Data extracts.
++++++

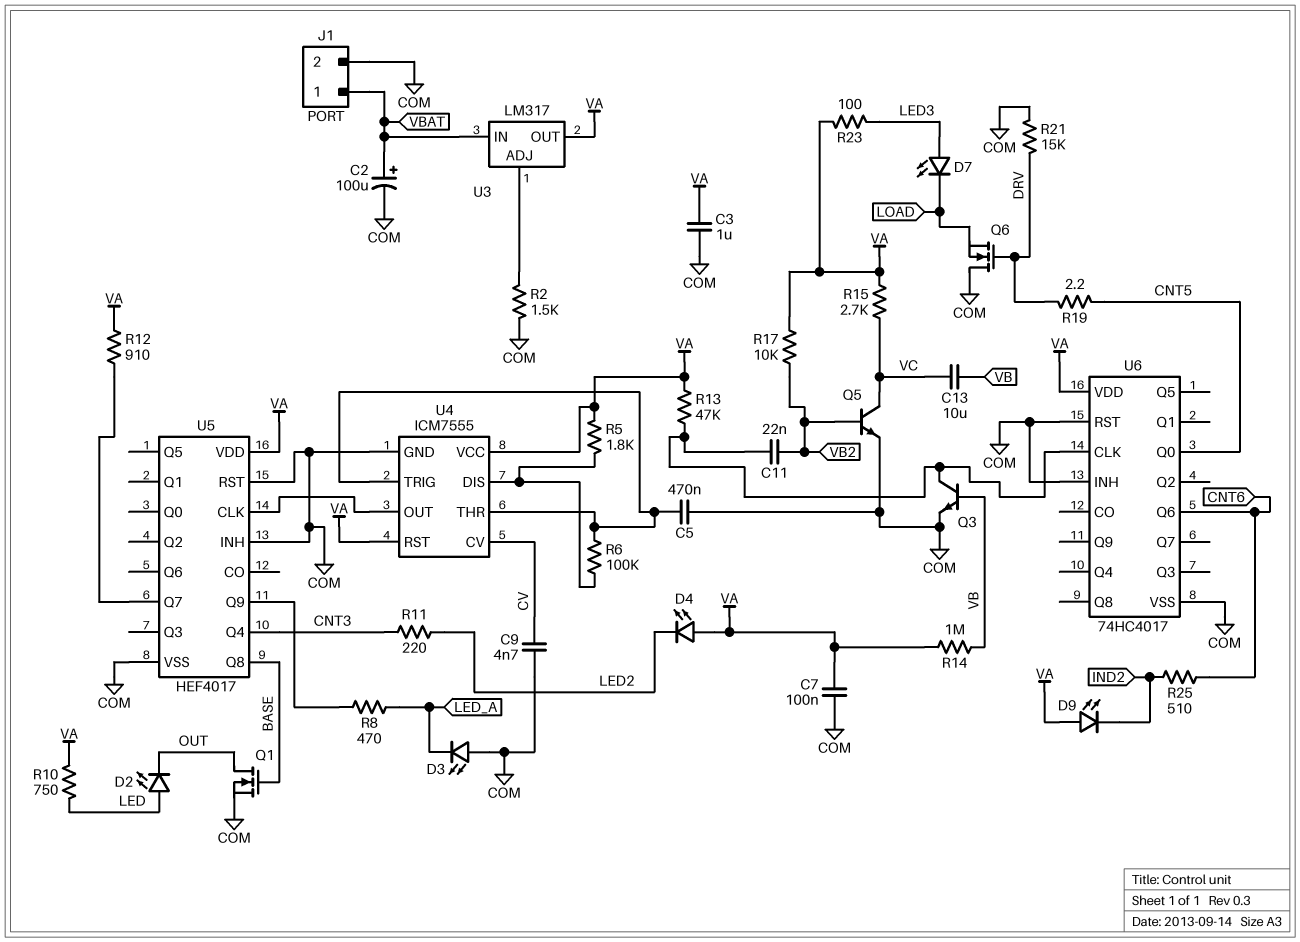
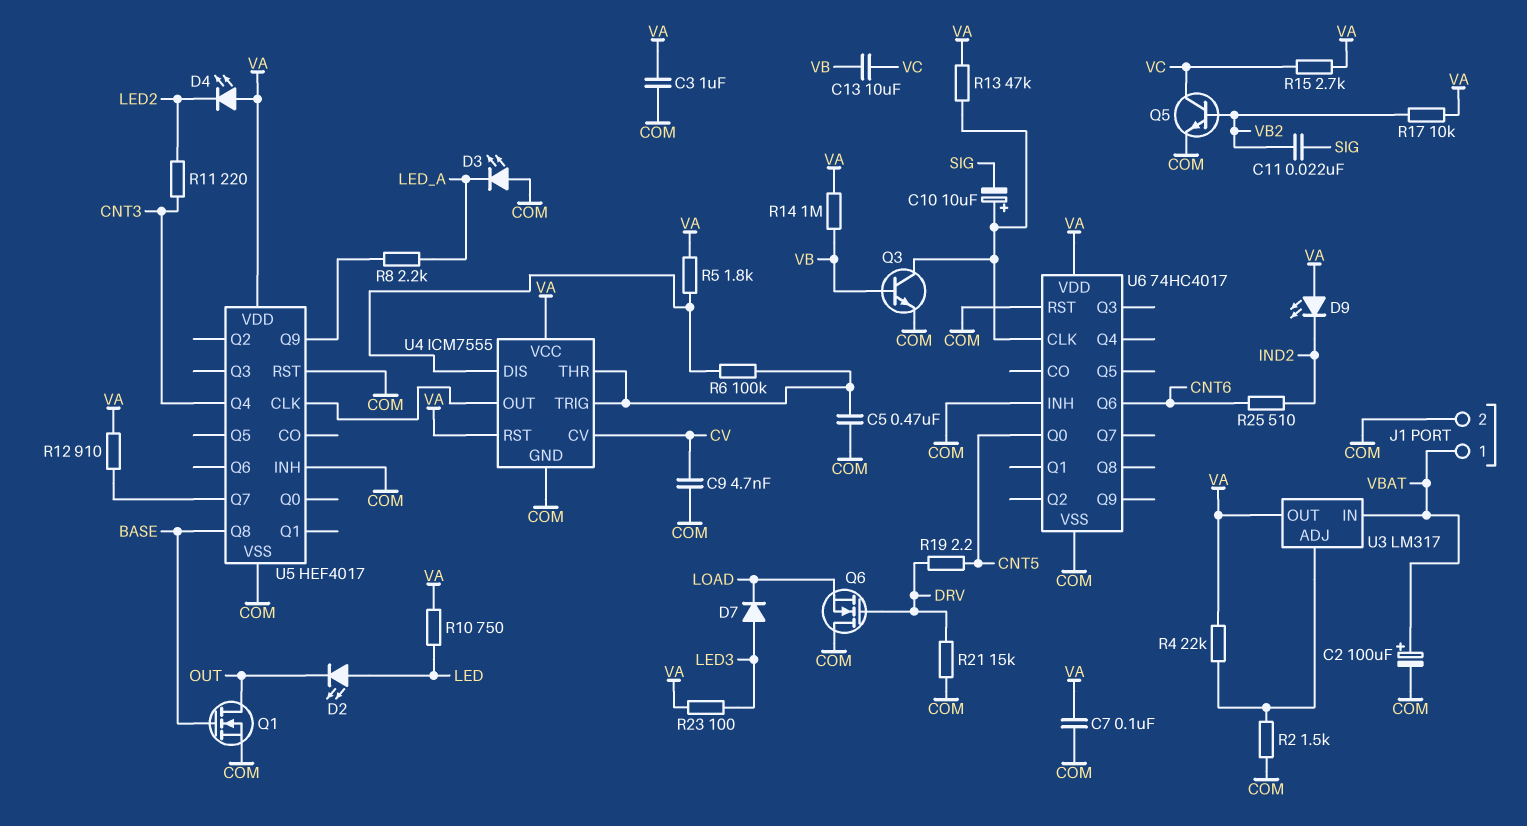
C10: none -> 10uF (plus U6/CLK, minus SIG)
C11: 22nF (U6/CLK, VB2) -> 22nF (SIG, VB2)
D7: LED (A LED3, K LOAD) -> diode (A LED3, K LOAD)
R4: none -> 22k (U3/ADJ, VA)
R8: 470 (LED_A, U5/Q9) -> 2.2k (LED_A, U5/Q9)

++++++

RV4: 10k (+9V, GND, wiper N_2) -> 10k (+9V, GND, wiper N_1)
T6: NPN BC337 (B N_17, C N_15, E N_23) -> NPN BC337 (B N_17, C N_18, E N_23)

++++++

Work required.
The expected answer is every line in the data above that carries the string "none".

Solution to this exercise.
C10: none -> 10uF (plus U6/CLK, minus SIG)
R4: none -> 22k (U3/ADJ, VA)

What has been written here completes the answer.